** Exercise description **
Search the records for the string "turquoise", then copy each line that has it.

**** Stored data

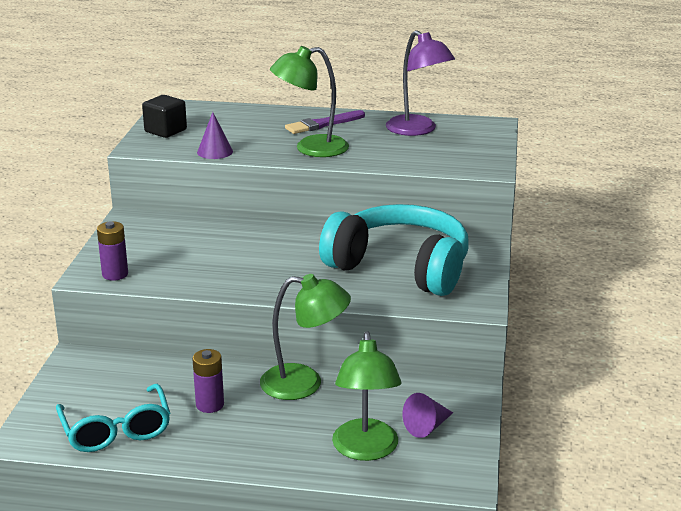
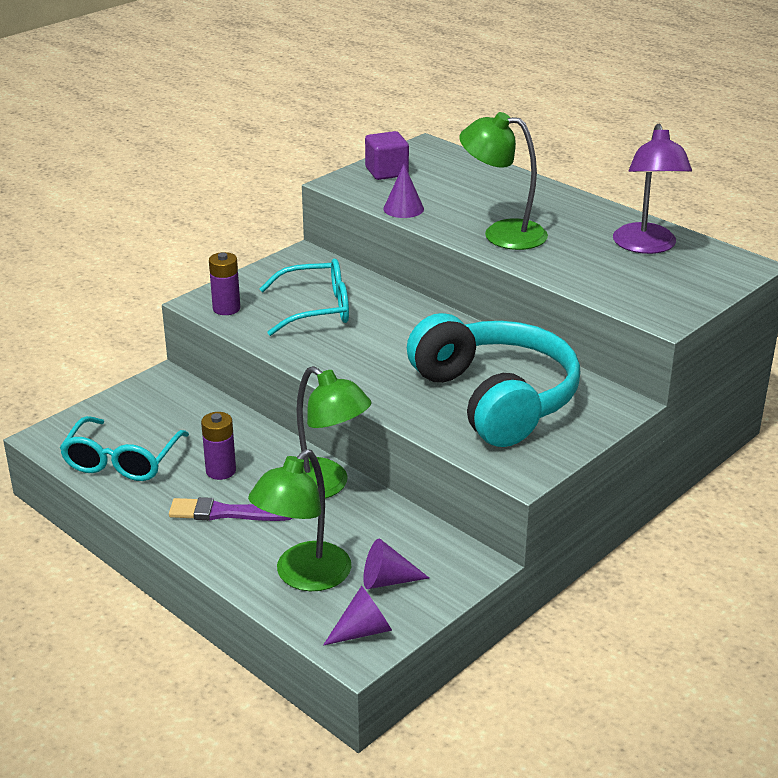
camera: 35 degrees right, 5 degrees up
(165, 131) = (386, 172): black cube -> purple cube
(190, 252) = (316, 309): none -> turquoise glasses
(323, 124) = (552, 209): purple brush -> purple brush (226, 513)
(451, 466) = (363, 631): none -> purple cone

********
**** Stored data

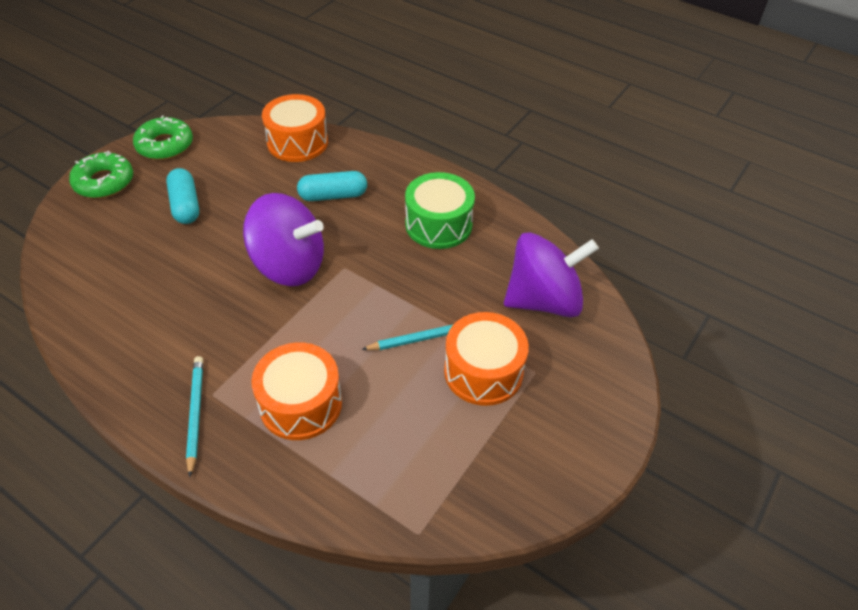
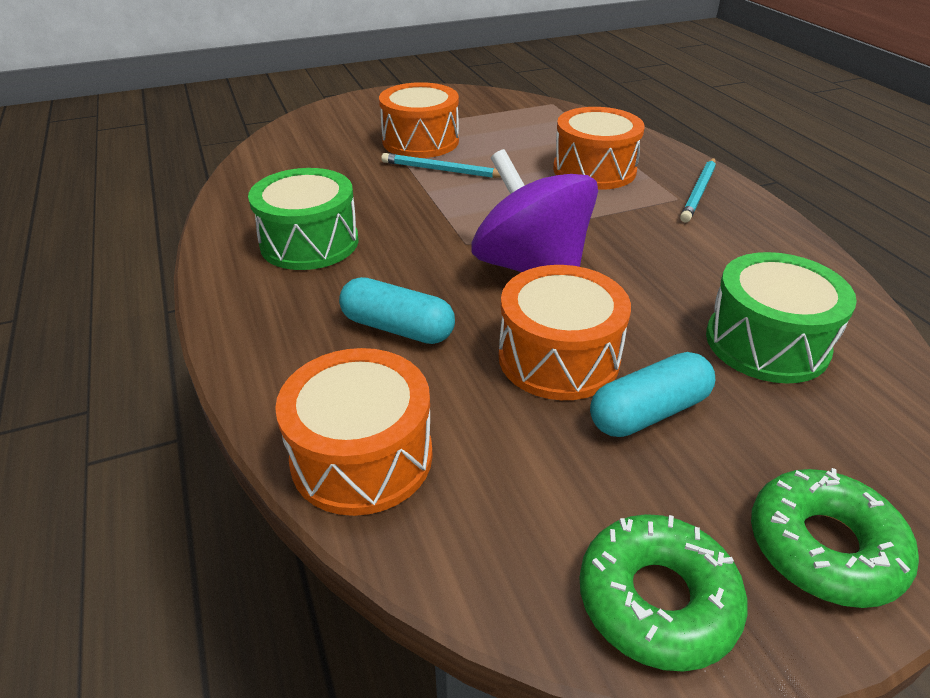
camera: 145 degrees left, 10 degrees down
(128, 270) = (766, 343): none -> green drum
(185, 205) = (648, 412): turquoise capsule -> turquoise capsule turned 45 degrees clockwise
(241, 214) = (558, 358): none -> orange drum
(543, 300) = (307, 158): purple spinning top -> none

********

** Completed exercise **
(190, 252) = (316, 309): none -> turquoise glasses
(185, 205) = (648, 412): turquoise capsule -> turquoise capsule turned 45 degrees clockwise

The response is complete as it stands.